▸ PROBLEM
Give only the number of lines below that contain the word "these". Case counts.

-- -- --

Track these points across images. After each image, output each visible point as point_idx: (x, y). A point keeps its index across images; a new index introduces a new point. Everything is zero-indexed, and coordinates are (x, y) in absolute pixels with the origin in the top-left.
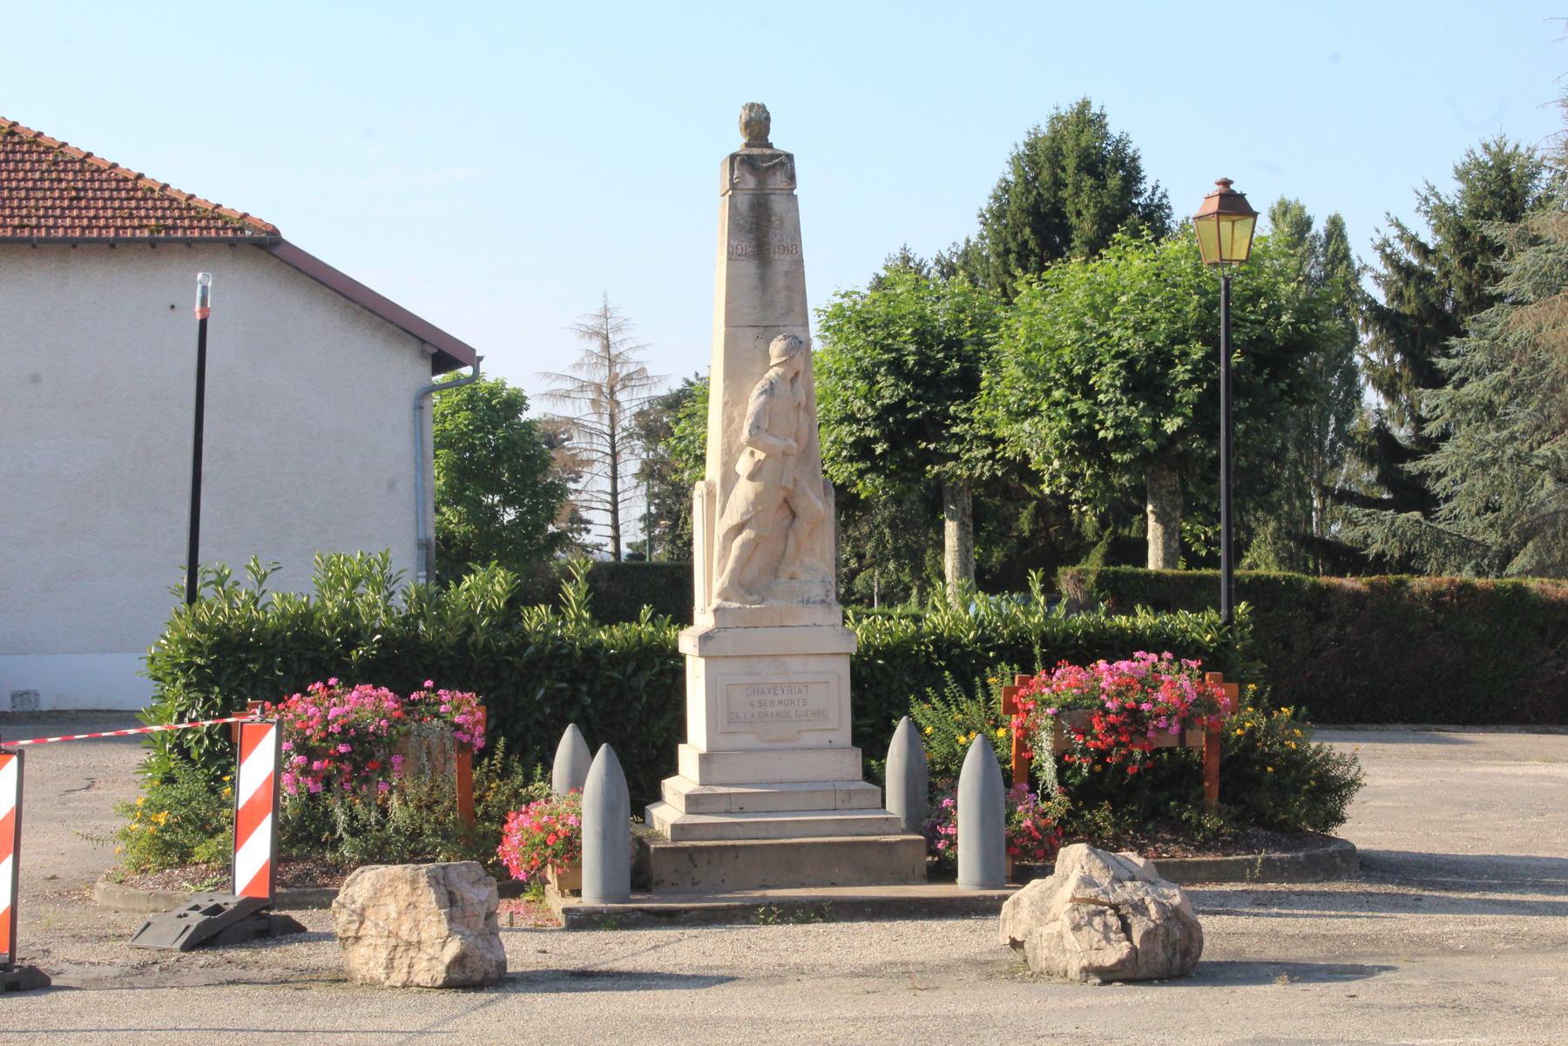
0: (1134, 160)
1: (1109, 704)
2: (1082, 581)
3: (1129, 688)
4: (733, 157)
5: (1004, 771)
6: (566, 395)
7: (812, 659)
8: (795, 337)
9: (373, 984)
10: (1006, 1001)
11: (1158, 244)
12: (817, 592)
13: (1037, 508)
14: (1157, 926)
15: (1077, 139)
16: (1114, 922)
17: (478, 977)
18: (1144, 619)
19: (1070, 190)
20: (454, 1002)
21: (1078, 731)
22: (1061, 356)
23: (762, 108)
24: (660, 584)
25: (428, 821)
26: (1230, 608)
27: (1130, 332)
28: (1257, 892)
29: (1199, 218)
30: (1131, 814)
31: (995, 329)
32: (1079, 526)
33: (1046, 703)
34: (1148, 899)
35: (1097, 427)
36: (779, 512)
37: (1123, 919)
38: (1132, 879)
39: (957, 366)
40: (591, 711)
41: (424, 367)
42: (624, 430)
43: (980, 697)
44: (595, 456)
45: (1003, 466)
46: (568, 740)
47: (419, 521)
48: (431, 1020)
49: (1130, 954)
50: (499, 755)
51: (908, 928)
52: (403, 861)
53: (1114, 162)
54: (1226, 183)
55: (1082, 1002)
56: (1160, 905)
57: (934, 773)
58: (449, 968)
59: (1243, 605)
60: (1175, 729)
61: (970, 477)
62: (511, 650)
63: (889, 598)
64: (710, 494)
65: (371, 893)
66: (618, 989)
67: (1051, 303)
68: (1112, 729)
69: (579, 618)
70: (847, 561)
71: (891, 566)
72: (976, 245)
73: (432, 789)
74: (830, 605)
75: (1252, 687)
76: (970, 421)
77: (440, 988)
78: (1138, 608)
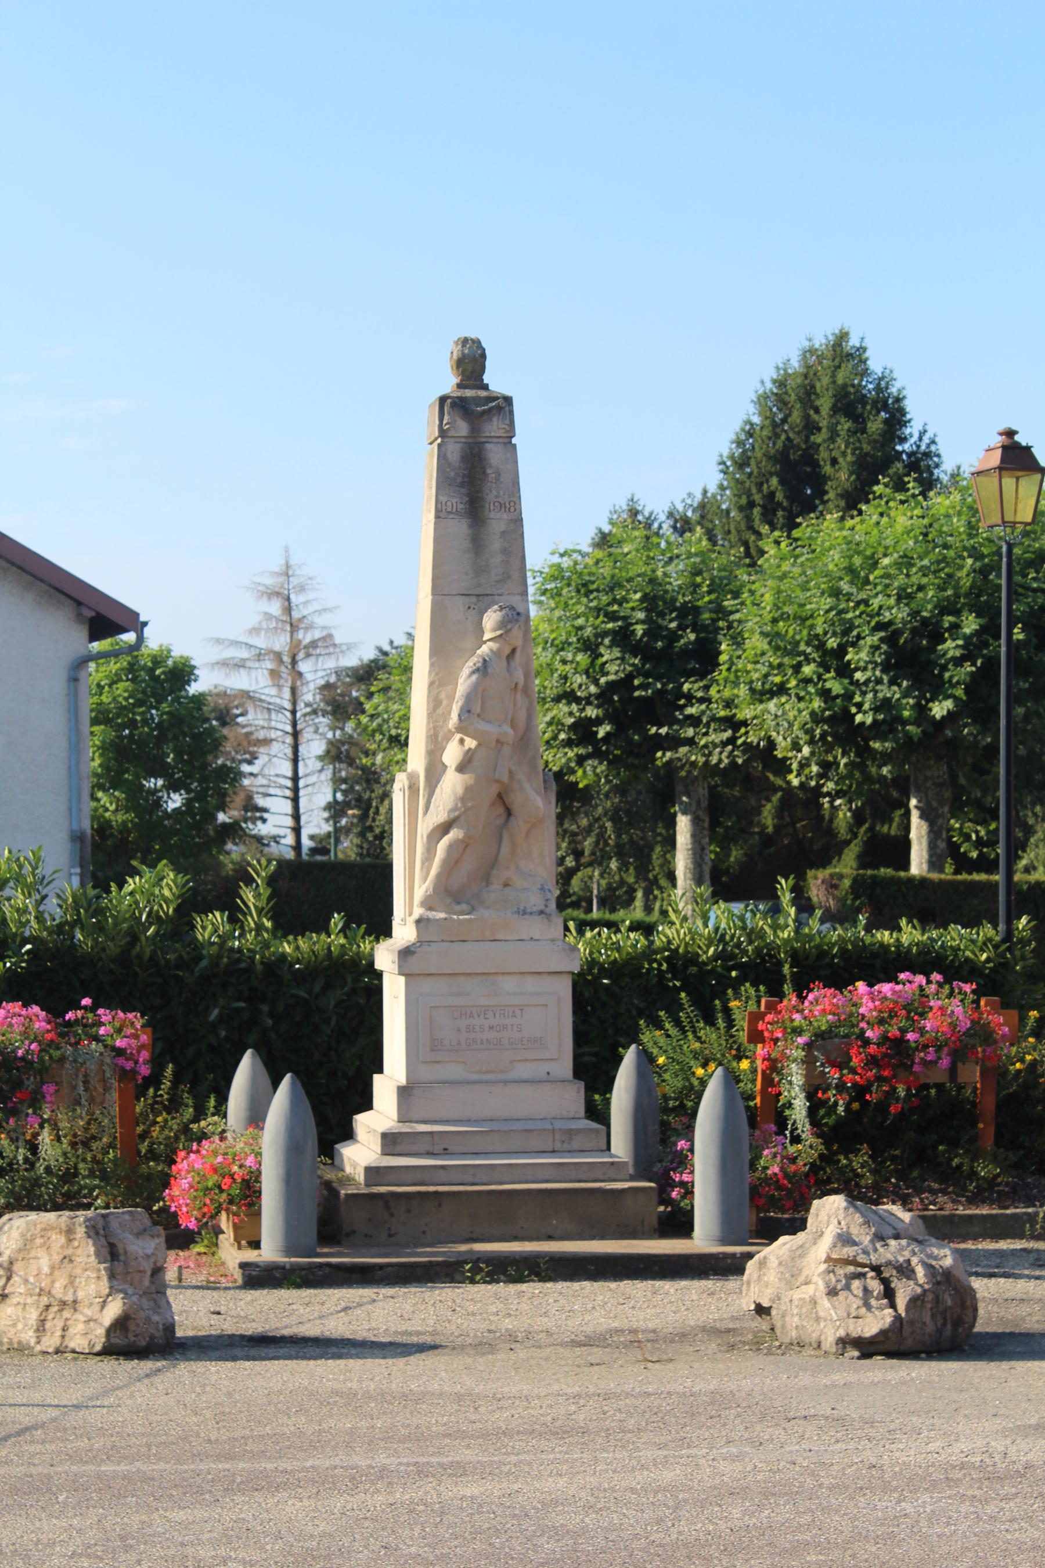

-- -- --

▸ WRITTEN SOLUTION
1